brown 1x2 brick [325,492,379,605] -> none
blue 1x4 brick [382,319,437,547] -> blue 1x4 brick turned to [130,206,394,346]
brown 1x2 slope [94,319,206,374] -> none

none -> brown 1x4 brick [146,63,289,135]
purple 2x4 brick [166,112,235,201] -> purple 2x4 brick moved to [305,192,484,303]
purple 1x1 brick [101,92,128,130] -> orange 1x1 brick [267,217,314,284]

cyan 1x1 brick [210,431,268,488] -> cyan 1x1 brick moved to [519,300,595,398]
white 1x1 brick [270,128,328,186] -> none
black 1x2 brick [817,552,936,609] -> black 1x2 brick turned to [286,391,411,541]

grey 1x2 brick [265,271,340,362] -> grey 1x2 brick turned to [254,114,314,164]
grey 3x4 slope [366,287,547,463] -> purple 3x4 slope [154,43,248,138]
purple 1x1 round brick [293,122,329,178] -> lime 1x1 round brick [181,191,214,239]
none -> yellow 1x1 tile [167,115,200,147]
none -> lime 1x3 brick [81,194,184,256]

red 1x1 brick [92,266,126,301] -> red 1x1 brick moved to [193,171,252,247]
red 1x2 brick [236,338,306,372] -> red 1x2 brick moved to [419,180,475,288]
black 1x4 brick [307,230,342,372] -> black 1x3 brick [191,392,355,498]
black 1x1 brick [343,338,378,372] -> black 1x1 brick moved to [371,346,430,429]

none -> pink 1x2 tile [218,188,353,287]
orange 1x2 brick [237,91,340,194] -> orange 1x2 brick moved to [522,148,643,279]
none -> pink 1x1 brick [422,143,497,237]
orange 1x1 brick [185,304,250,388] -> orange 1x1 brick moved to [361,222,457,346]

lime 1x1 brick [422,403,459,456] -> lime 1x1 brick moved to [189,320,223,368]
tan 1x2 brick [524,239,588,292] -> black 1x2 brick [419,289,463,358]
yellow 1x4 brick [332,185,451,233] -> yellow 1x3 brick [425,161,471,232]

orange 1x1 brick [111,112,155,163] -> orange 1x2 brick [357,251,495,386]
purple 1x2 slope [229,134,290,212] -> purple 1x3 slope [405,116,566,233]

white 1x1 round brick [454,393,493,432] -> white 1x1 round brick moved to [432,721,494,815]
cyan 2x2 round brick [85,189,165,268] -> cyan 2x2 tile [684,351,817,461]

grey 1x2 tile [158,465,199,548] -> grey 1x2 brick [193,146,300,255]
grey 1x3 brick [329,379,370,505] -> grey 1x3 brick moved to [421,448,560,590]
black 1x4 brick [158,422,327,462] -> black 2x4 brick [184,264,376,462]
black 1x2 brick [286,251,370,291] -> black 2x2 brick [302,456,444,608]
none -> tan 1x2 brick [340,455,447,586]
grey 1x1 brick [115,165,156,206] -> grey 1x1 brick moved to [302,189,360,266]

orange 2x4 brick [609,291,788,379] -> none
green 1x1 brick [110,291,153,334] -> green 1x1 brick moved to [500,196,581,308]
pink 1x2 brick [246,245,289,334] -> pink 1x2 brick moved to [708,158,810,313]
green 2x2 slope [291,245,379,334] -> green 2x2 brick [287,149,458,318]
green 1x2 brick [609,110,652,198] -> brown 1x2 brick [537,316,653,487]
========================
Task objective:
Among the lines of the material, find those holding the word "cyan" and return them.

Response area:
cyan 1x1 brick [210,431,268,488] -> cyan 1x1 brick moved to [519,300,595,398]
cyan 2x2 round brick [85,189,165,268] -> cyan 2x2 tile [684,351,817,461]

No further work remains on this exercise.